- _Input records_

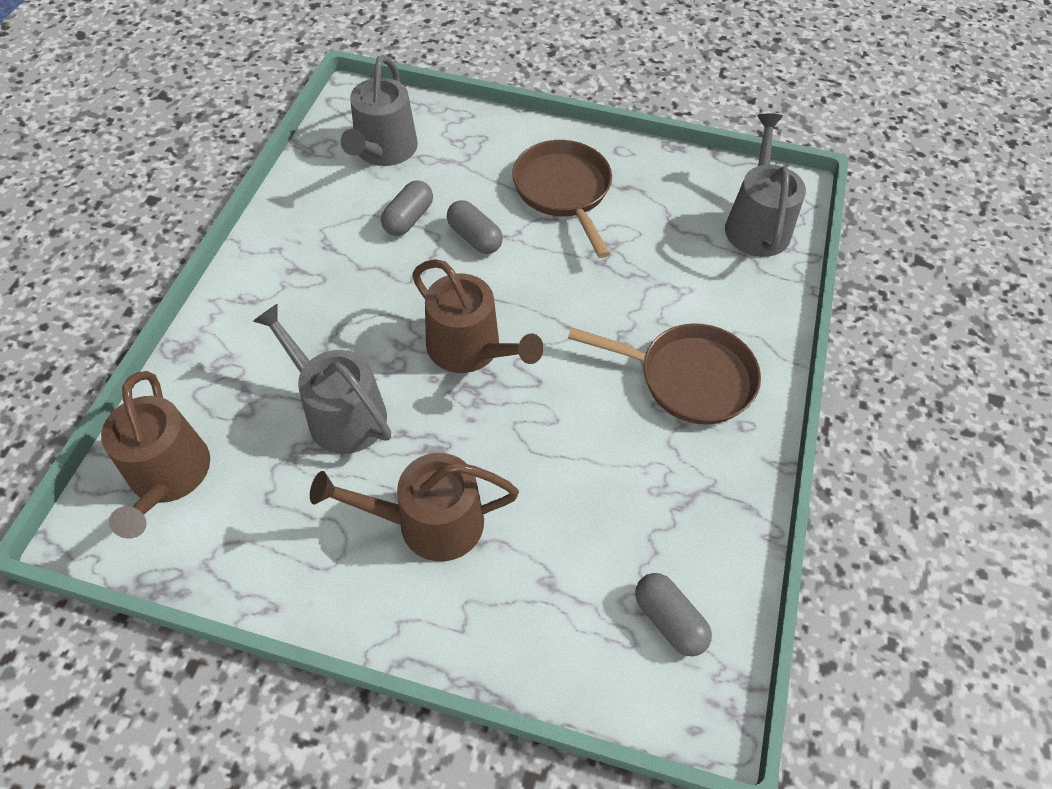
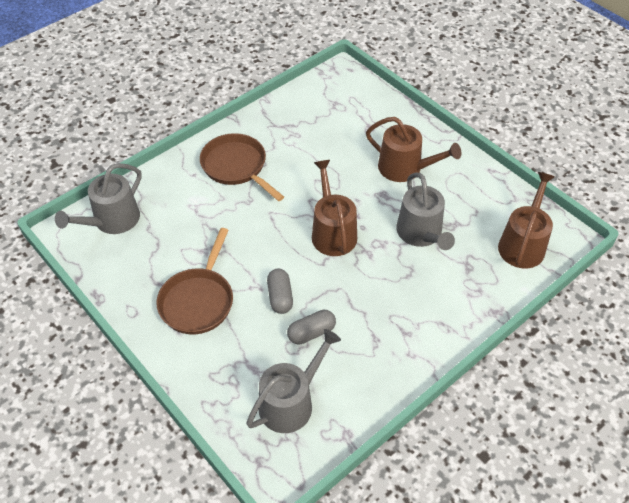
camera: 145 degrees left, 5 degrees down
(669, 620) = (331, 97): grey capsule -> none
...
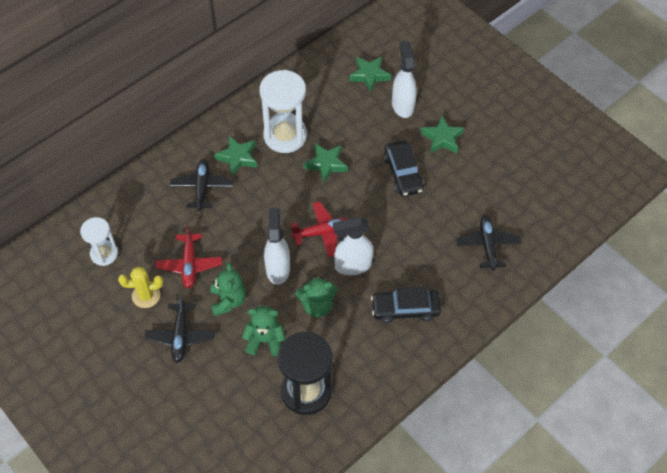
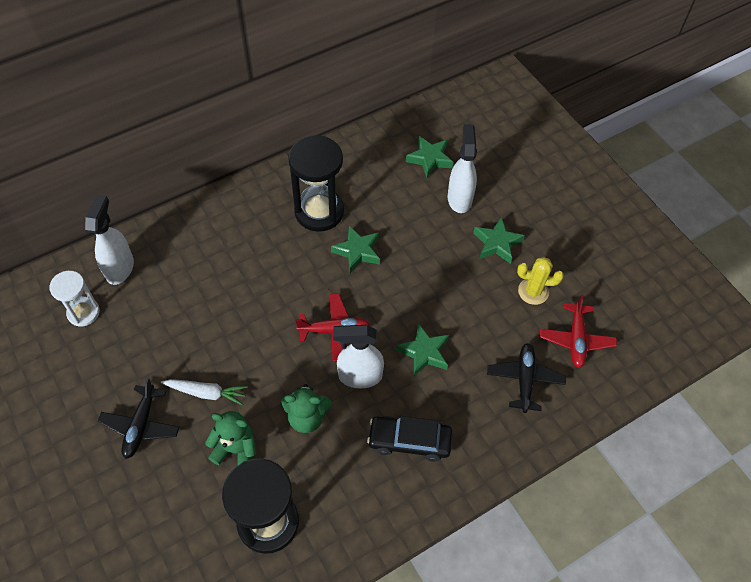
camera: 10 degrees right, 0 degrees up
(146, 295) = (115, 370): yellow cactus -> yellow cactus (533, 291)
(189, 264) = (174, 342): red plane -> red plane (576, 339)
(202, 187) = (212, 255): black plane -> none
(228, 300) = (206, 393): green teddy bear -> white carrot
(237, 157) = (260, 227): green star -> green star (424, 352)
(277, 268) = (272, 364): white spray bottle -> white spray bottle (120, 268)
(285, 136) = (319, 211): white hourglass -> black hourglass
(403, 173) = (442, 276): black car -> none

- _Problem statement_
Lines above that include the string "none" need to be copied.

- _Response to the exercise_
(669, 620) = (331, 97): grey capsule -> none
(202, 187) = (212, 255): black plane -> none
(403, 173) = (442, 276): black car -> none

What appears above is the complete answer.